▶ [Task]:
Quote, with no changes, the lines that run from the top of the material to the line with "OLED: SSD1306 -> SSD1309", both included.

-- Provided data follows --

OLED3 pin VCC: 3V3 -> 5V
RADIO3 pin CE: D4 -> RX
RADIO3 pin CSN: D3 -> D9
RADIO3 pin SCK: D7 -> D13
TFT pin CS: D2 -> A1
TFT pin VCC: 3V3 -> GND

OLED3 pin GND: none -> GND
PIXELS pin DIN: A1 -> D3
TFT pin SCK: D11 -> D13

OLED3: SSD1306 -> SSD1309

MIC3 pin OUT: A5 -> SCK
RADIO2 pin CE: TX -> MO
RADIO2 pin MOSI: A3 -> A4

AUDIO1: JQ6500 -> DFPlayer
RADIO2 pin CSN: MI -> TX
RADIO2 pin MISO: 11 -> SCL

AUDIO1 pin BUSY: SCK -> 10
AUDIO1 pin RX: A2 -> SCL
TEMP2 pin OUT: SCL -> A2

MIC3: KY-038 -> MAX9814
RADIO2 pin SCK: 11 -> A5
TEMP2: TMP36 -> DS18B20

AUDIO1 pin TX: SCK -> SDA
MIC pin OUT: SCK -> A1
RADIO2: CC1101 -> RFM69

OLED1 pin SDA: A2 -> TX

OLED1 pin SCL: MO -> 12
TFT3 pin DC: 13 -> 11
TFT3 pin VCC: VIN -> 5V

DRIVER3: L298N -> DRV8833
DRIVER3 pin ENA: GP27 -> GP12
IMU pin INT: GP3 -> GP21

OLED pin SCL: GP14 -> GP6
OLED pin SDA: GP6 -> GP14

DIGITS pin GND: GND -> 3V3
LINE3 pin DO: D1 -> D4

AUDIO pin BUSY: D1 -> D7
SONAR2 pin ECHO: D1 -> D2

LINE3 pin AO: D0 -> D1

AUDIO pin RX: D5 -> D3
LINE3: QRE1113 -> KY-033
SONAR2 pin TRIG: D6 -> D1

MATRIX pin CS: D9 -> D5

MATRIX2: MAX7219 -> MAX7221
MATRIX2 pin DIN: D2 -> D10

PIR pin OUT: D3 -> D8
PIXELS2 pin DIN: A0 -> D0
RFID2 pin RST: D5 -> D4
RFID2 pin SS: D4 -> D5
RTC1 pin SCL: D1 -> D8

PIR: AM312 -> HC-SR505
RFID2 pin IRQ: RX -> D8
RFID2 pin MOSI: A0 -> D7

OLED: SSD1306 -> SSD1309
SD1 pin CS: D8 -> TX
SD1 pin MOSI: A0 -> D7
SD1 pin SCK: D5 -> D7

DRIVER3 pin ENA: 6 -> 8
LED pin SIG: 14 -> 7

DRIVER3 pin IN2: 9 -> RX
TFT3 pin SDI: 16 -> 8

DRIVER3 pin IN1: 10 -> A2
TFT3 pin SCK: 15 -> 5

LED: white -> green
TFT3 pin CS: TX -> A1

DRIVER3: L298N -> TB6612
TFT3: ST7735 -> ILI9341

-- Provided data concluded --

▶ [Response to this exercise]:
OLED3 pin VCC: 3V3 -> 5V
RADIO3 pin CE: D4 -> RX
RADIO3 pin CSN: D3 -> D9
RADIO3 pin SCK: D7 -> D13
TFT pin CS: D2 -> A1
TFT pin VCC: 3V3 -> GND

OLED3 pin GND: none -> GND
PIXELS pin DIN: A1 -> D3
TFT pin SCK: D11 -> D13

OLED3: SSD1306 -> SSD1309

MIC3 pin OUT: A5 -> SCK
RADIO2 pin CE: TX -> MO
RADIO2 pin MOSI: A3 -> A4

AUDIO1: JQ6500 -> DFPlayer
RADIO2 pin CSN: MI -> TX
RADIO2 pin MISO: 11 -> SCL

AUDIO1 pin BUSY: SCK -> 10
AUDIO1 pin RX: A2 -> SCL
TEMP2 pin OUT: SCL -> A2

MIC3: KY-038 -> MAX9814
RADIO2 pin SCK: 11 -> A5
TEMP2: TMP36 -> DS18B20

AUDIO1 pin TX: SCK -> SDA
MIC pin OUT: SCK -> A1
RADIO2: CC1101 -> RFM69

OLED1 pin SDA: A2 -> TX

OLED1 pin SCL: MO -> 12
TFT3 pin DC: 13 -> 11
TFT3 pin VCC: VIN -> 5V

DRIVER3: L298N -> DRV8833
DRIVER3 pin ENA: GP27 -> GP12
IMU pin INT: GP3 -> GP21

OLED pin SCL: GP14 -> GP6
OLED pin SDA: GP6 -> GP14

DIGITS pin GND: GND -> 3V3
LINE3 pin DO: D1 -> D4

AUDIO pin BUSY: D1 -> D7
SONAR2 pin ECHO: D1 -> D2

LINE3 pin AO: D0 -> D1

AUDIO pin RX: D5 -> D3
LINE3: QRE1113 -> KY-033
SONAR2 pin TRIG: D6 -> D1

MATRIX pin CS: D9 -> D5

MATRIX2: MAX7219 -> MAX7221
MATRIX2 pin DIN: D2 -> D10

PIR pin OUT: D3 -> D8
PIXELS2 pin DIN: A0 -> D0
RFID2 pin RST: D5 -> D4
RFID2 pin SS: D4 -> D5
RTC1 pin SCL: D1 -> D8

PIR: AM312 -> HC-SR505
RFID2 pin IRQ: RX -> D8
RFID2 pin MOSI: A0 -> D7

OLED: SSD1306 -> SSD1309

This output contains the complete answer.